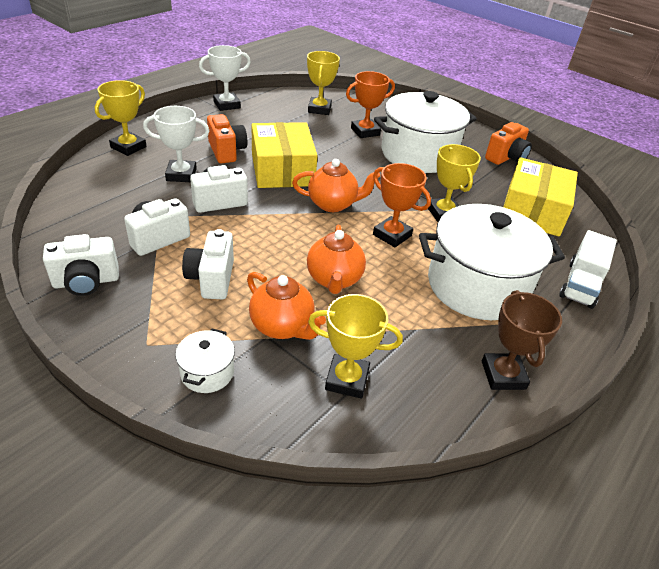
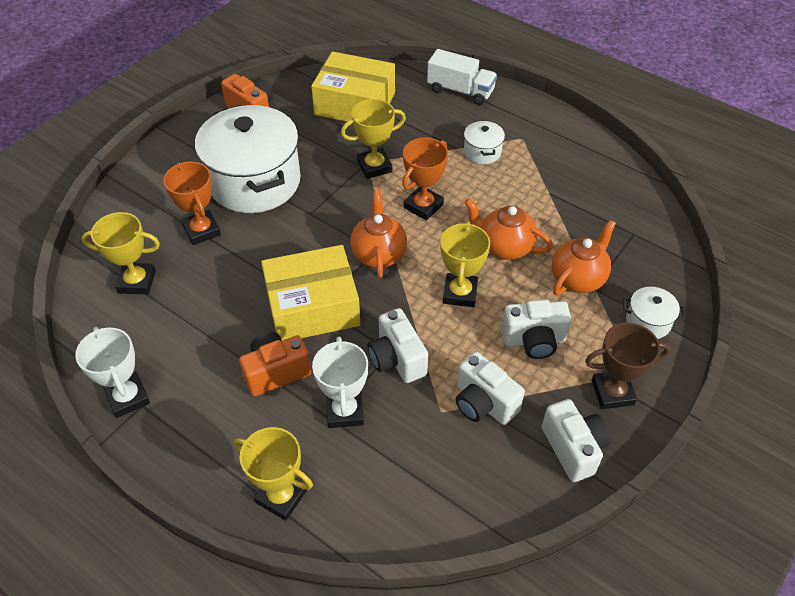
camera: 90 degrees left, 10 degrees up
(334, 279) = (504, 247): orange teapot -> orange teapot turned 150 degrees counterclockwise
(347, 379) = (619, 233): yellow trophy -> yellow trophy (460, 293)
(477, 286) = (482, 152): white pot -> white pot, size x0.42
(503, 375) = (580, 147): brown trophy -> brown trophy (612, 392)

Your objective => Filter the entries above down to the lines that contain the word "trophy".

Answer to this task =>
(347, 379) = (619, 233): yellow trophy -> yellow trophy (460, 293)
(503, 375) = (580, 147): brown trophy -> brown trophy (612, 392)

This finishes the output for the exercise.